= Beginning of Section =

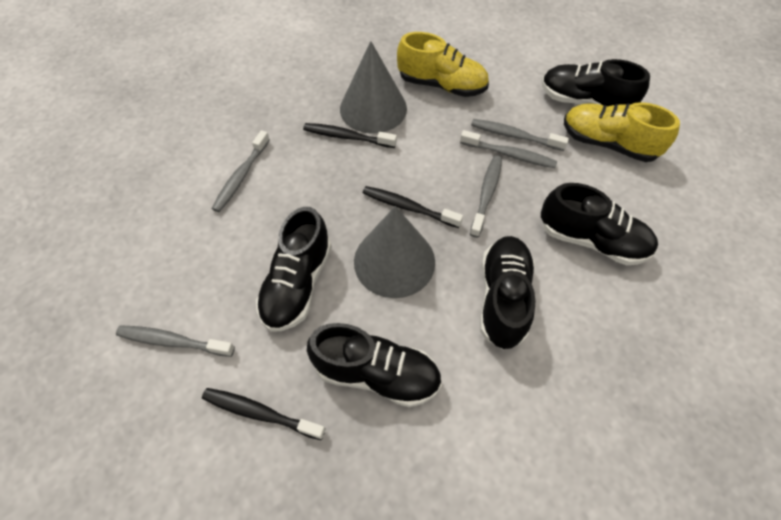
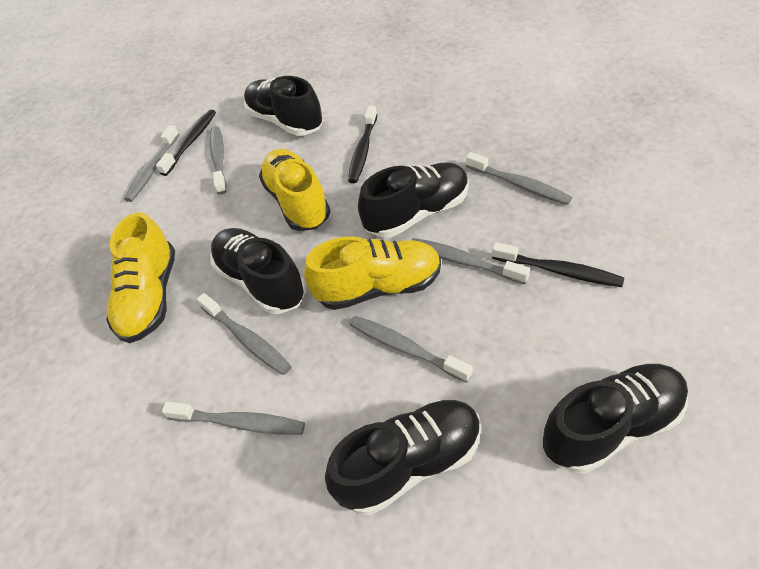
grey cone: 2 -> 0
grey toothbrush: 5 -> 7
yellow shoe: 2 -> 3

= End of Section =
= Beginning of Section =

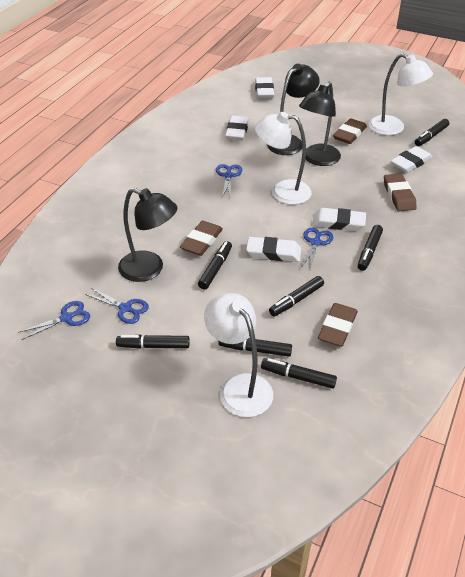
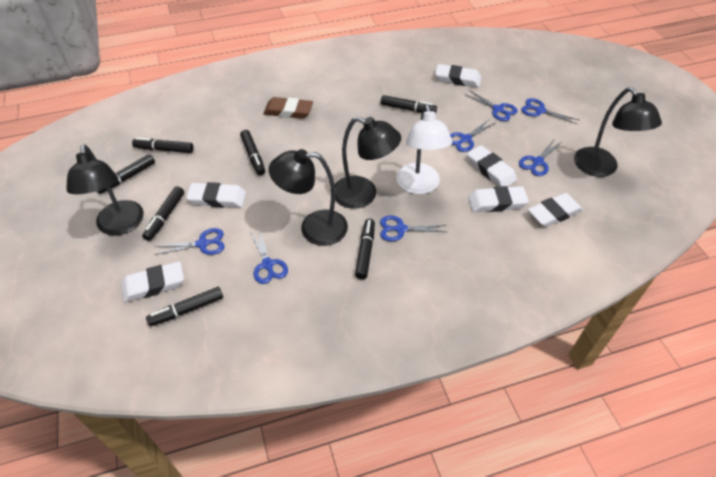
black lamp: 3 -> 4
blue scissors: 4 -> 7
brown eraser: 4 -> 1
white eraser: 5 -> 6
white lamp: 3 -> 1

= End of Section =
= Beginning of Section =

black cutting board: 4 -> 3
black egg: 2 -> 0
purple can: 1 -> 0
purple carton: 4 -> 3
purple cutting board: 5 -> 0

= End of Section =

* _What is being asked_:
Search the listing for the string "cutting". Copy each line where it turns up.

* _Exercise response_:
black cutting board: 4 -> 3
purple cutting board: 5 -> 0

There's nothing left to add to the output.